[Shape transformation data]
· · · · · · ·

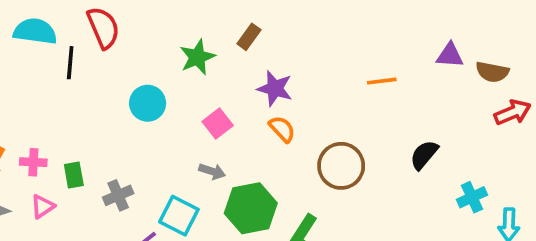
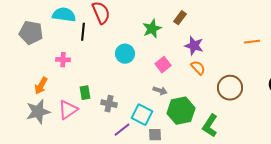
pink cross: (33, 162) -> (63, 60), moved
gray cross: (118, 195) -> (109, 104), turned 35
pink triangle: (43, 206) -> (68, 110), size x1.5

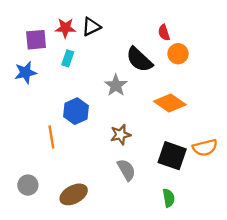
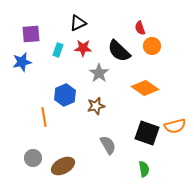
red star: (65, 28) -> (83, 48), moved
brown star: (121, 135) -> (96, 106), moved
gray circle: (28, 185) -> (33, 158), moved

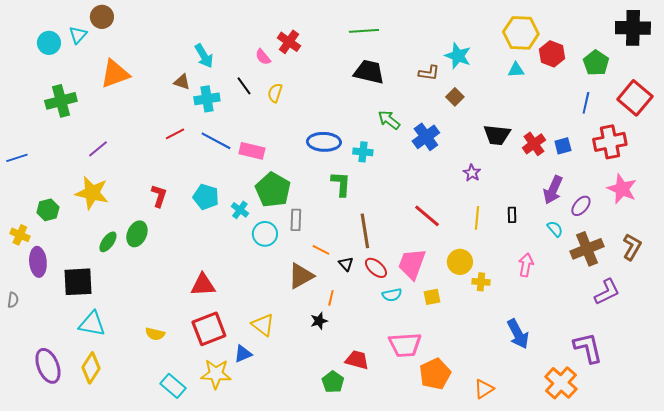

· · · · · · ·

◆ Assignment ◆
The answer must be every line of the records above that holds the word "moved".

◆ Output for this task ◆
pink cross: (33, 162) -> (63, 60), moved
red star: (65, 28) -> (83, 48), moved
brown star: (121, 135) -> (96, 106), moved
gray circle: (28, 185) -> (33, 158), moved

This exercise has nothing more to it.